**EXERCISE REQUIREMENTS:** Copy each line below in which the string "STEPPER" appears.

**INPUT RECORDS:**
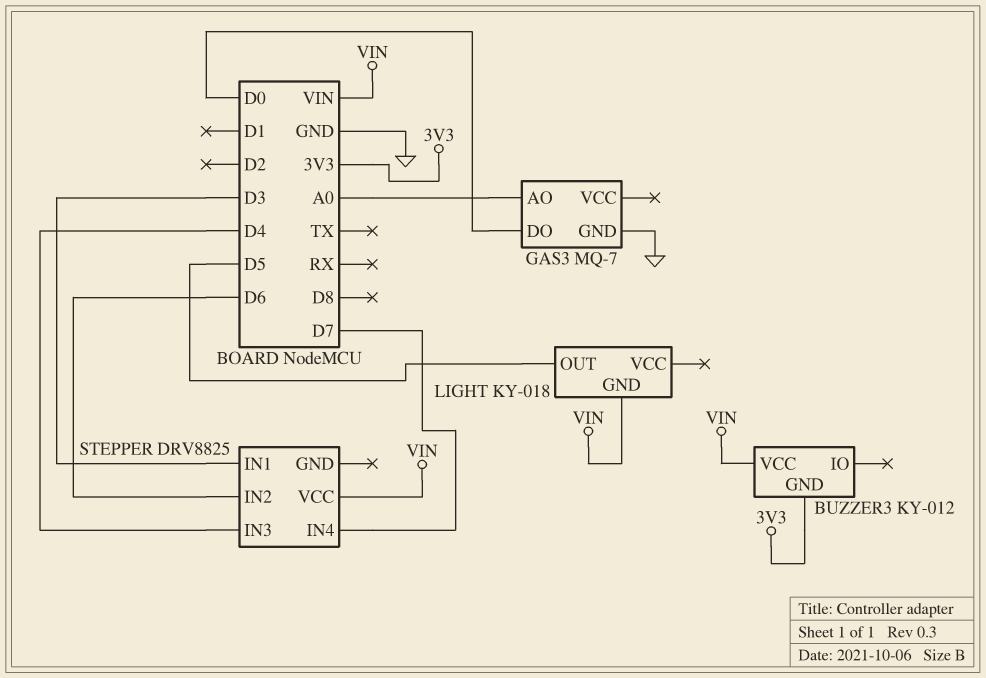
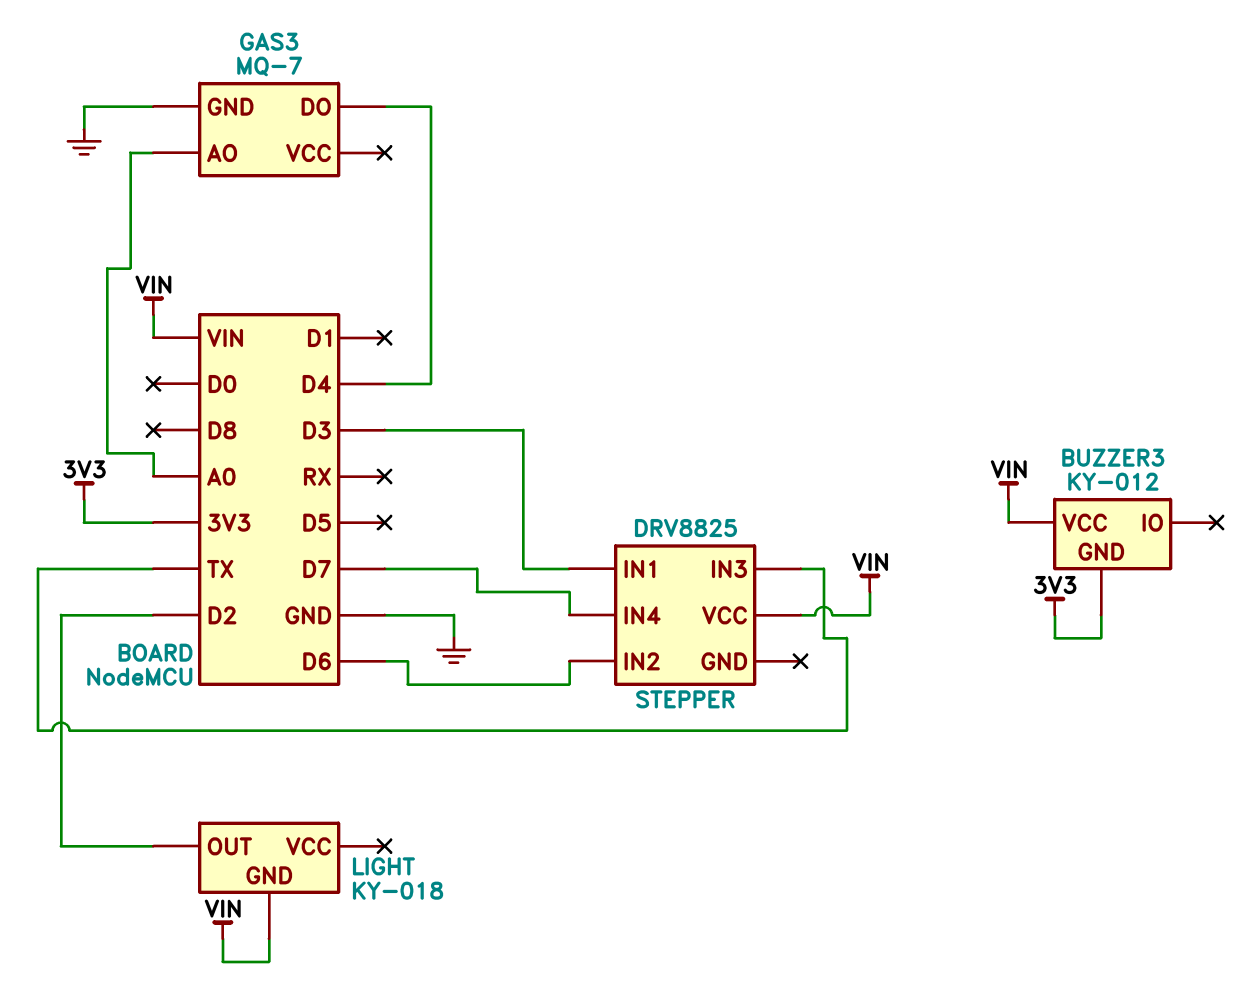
GAS3 pin DO: D0 -> D4
LIGHT pin OUT: D5 -> D2
STEPPER pin IN3: D4 -> TX

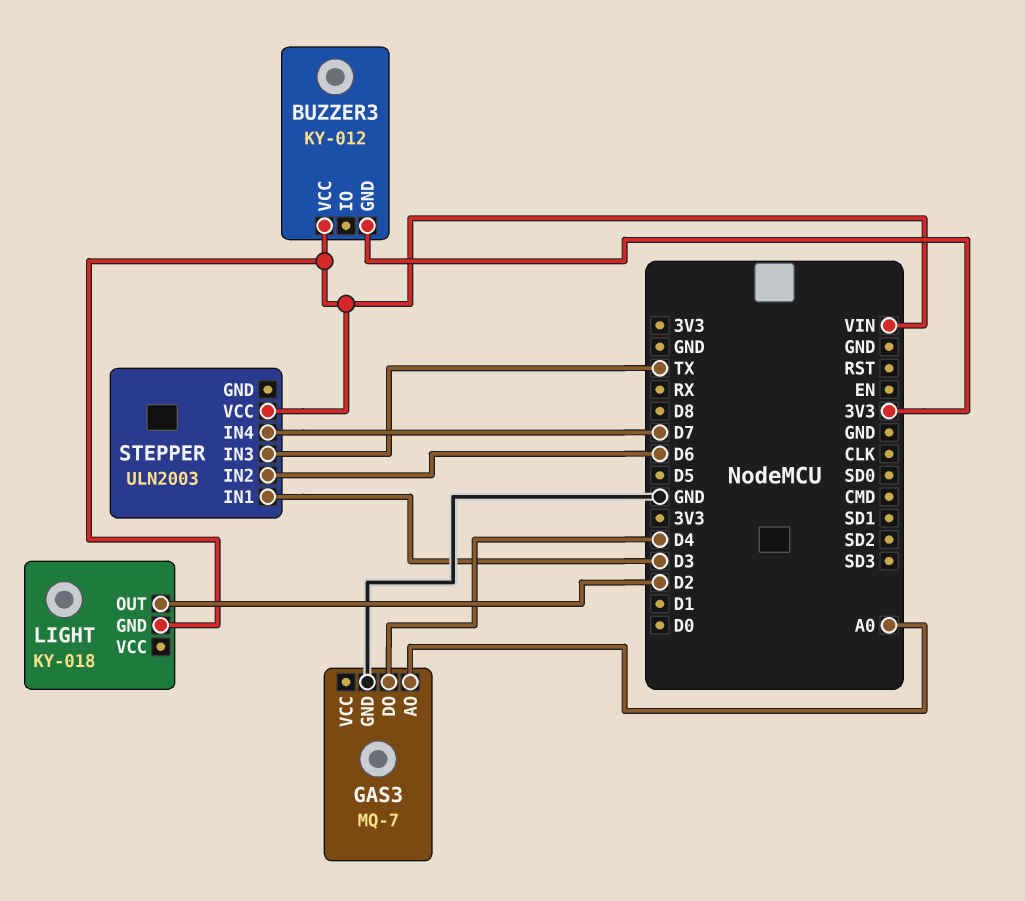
STEPPER: DRV8825 -> ULN2003

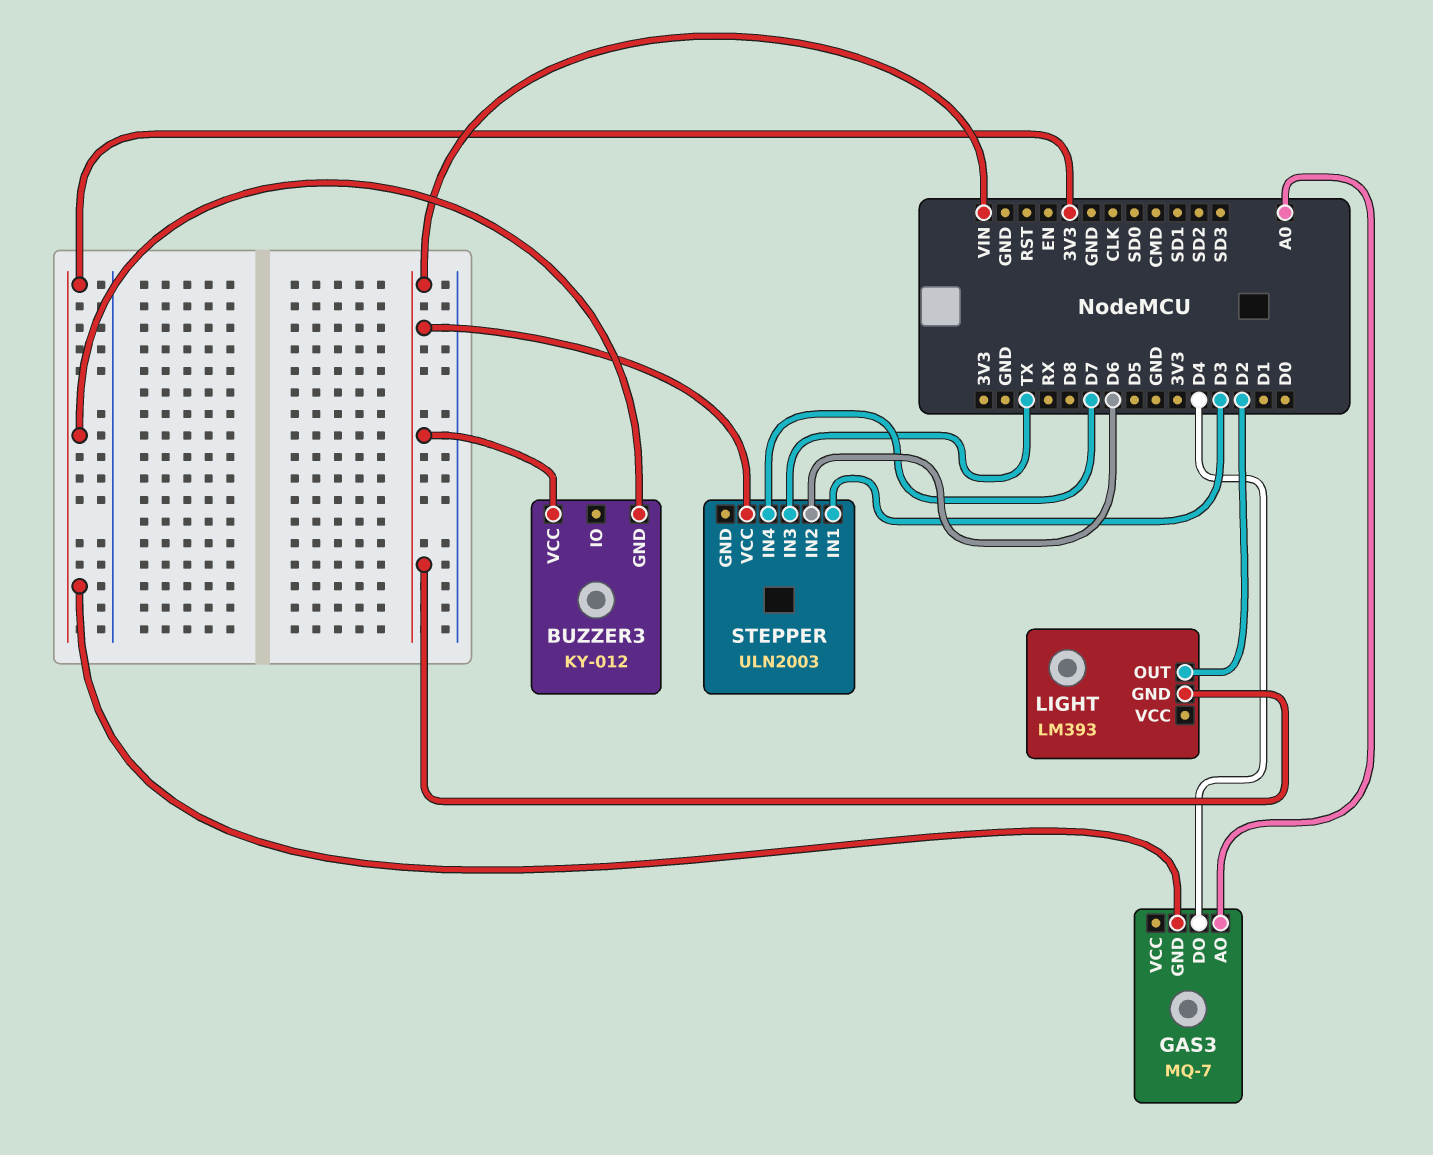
GAS3 pin GND: GND -> 3V3
LIGHT: KY-018 -> LM393

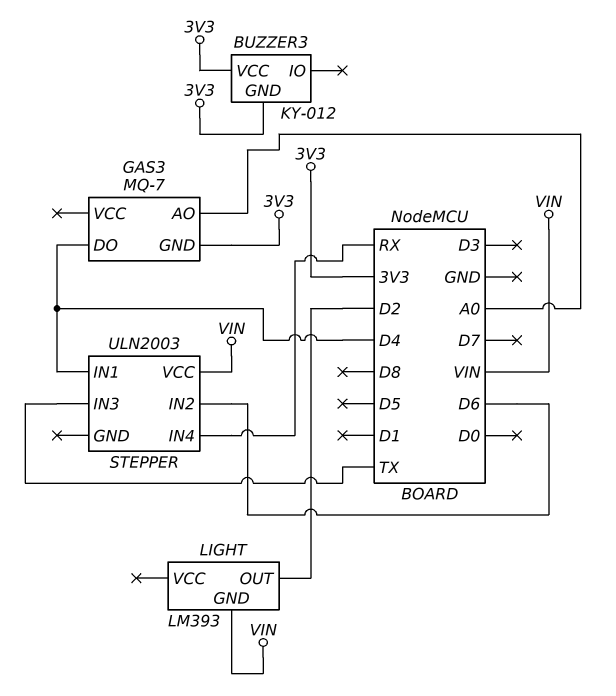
BUZZER3 pin VCC: VIN -> 3V3
STEPPER pin IN1: D3 -> D4
STEPPER pin IN4: D7 -> RX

**SOLUTION FOR THIS TASK:**
STEPPER pin IN3: D4 -> TX
STEPPER: DRV8825 -> ULN2003
STEPPER pin IN1: D3 -> D4
STEPPER pin IN4: D7 -> RX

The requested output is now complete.